═══ MATERIAL PROVIDED

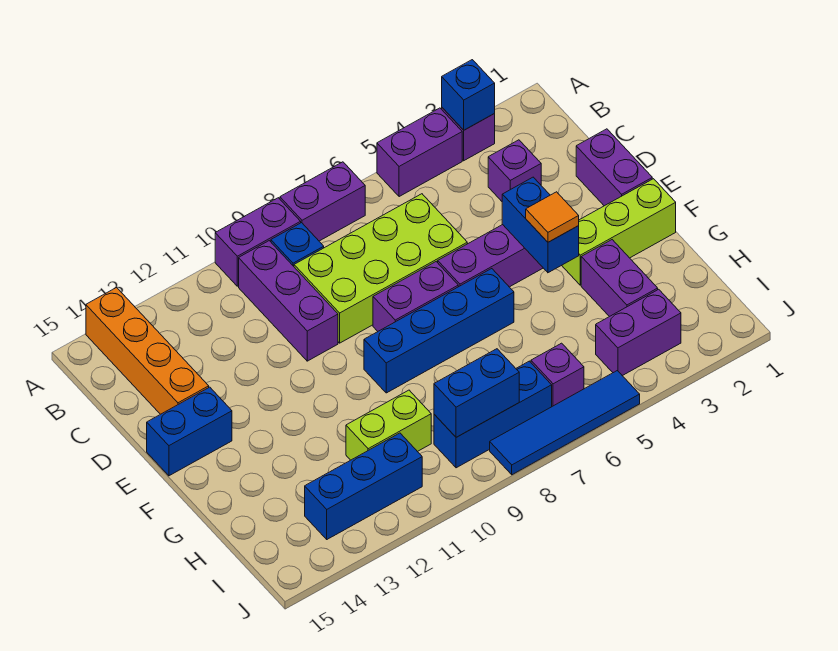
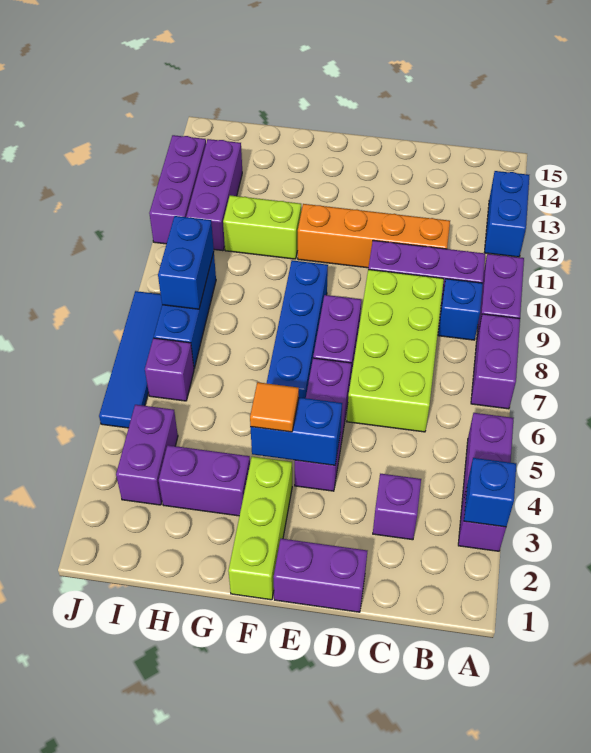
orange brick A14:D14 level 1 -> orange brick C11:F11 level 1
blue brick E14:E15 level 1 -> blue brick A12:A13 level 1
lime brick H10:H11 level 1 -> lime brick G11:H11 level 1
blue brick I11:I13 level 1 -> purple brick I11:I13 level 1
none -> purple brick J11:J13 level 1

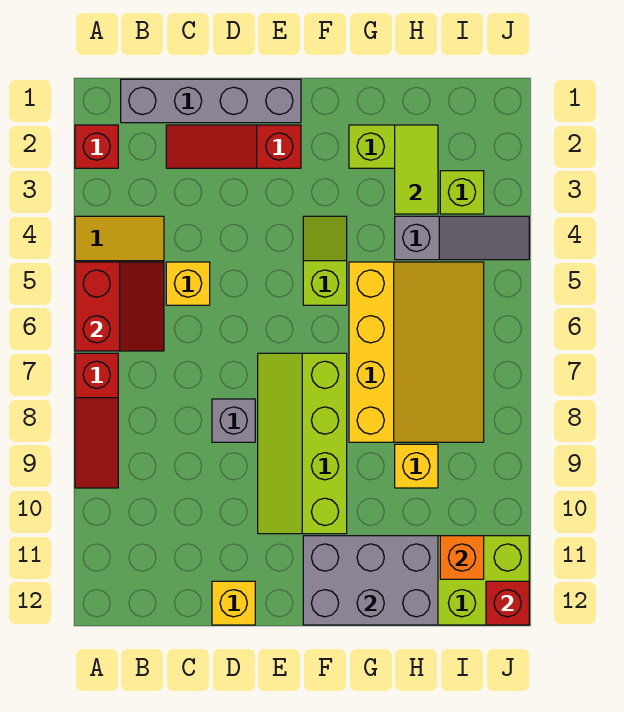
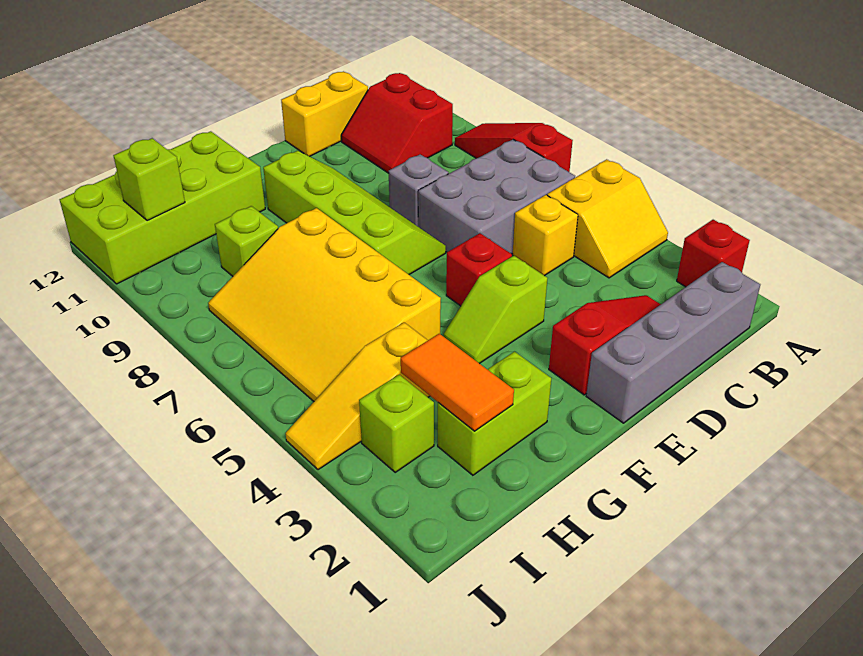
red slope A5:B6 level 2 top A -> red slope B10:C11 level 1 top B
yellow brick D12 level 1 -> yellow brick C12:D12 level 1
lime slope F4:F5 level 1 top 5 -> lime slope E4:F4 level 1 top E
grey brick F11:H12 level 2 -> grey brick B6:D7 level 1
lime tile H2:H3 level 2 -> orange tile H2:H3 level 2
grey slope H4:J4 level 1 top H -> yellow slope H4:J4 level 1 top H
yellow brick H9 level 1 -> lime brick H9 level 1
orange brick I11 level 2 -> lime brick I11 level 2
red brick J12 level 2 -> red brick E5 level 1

══════

- _TRY IT_
For this exercise, return the records above in full and exactly, omitting the images.

- _RESPONSE_
orange brick A14:D14 level 1 -> orange brick C11:F11 level 1
blue brick E14:E15 level 1 -> blue brick A12:A13 level 1
lime brick H10:H11 level 1 -> lime brick G11:H11 level 1
blue brick I11:I13 level 1 -> purple brick I11:I13 level 1
none -> purple brick J11:J13 level 1

red slope A5:B6 level 2 top A -> red slope B10:C11 level 1 top B
yellow brick D12 level 1 -> yellow brick C12:D12 level 1
lime slope F4:F5 level 1 top 5 -> lime slope E4:F4 level 1 top E
grey brick F11:H12 level 2 -> grey brick B6:D7 level 1
lime tile H2:H3 level 2 -> orange tile H2:H3 level 2
grey slope H4:J4 level 1 top H -> yellow slope H4:J4 level 1 top H
yellow brick H9 level 1 -> lime brick H9 level 1
orange brick I11 level 2 -> lime brick I11 level 2
red brick J12 level 2 -> red brick E5 level 1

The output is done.